>>>>

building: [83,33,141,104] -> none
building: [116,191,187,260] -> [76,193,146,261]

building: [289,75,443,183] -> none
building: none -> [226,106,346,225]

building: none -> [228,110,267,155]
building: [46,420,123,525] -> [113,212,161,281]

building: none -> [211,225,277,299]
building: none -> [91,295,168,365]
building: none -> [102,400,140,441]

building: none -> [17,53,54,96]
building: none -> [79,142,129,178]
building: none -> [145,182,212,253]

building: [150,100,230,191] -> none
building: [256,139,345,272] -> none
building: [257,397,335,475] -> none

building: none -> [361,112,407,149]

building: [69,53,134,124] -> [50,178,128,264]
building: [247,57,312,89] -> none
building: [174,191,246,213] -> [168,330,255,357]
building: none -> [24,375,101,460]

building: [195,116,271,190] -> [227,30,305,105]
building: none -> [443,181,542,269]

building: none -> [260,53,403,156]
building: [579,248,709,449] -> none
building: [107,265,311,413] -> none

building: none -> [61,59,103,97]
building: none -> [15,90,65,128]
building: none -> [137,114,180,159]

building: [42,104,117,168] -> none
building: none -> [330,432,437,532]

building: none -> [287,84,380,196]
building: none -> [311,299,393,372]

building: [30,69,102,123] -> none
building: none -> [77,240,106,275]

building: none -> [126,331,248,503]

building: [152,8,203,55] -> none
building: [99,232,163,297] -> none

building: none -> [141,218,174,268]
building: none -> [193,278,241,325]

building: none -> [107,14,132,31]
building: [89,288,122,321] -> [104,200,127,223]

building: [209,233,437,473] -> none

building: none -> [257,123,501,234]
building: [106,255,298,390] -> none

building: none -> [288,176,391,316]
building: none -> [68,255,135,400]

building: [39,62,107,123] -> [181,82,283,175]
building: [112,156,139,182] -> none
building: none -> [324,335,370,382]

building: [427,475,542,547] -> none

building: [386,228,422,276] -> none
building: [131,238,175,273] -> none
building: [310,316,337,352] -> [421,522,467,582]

<<<<

*What you should do*
Write out all the data exactly.

*Answer to the exercise*
building: [83,33,141,104] -> none
building: [116,191,187,260] -> [76,193,146,261]

building: [289,75,443,183] -> none
building: none -> [226,106,346,225]

building: none -> [228,110,267,155]
building: [46,420,123,525] -> [113,212,161,281]

building: none -> [211,225,277,299]
building: none -> [91,295,168,365]
building: none -> [102,400,140,441]

building: none -> [17,53,54,96]
building: none -> [79,142,129,178]
building: none -> [145,182,212,253]

building: [150,100,230,191] -> none
building: [256,139,345,272] -> none
building: [257,397,335,475] -> none

building: none -> [361,112,407,149]

building: [69,53,134,124] -> [50,178,128,264]
building: [247,57,312,89] -> none
building: [174,191,246,213] -> [168,330,255,357]
building: none -> [24,375,101,460]

building: [195,116,271,190] -> [227,30,305,105]
building: none -> [443,181,542,269]

building: none -> [260,53,403,156]
building: [579,248,709,449] -> none
building: [107,265,311,413] -> none

building: none -> [61,59,103,97]
building: none -> [15,90,65,128]
building: none -> [137,114,180,159]

building: [42,104,117,168] -> none
building: none -> [330,432,437,532]

building: none -> [287,84,380,196]
building: none -> [311,299,393,372]

building: [30,69,102,123] -> none
building: none -> [77,240,106,275]

building: none -> [126,331,248,503]

building: [152,8,203,55] -> none
building: [99,232,163,297] -> none

building: none -> [141,218,174,268]
building: none -> [193,278,241,325]

building: none -> [107,14,132,31]
building: [89,288,122,321] -> [104,200,127,223]

building: [209,233,437,473] -> none

building: none -> [257,123,501,234]
building: [106,255,298,390] -> none

building: none -> [288,176,391,316]
building: none -> [68,255,135,400]

building: [39,62,107,123] -> [181,82,283,175]
building: [112,156,139,182] -> none
building: none -> [324,335,370,382]

building: [427,475,542,547] -> none

building: [386,228,422,276] -> none
building: [131,238,175,273] -> none
building: [310,316,337,352] -> [421,522,467,582]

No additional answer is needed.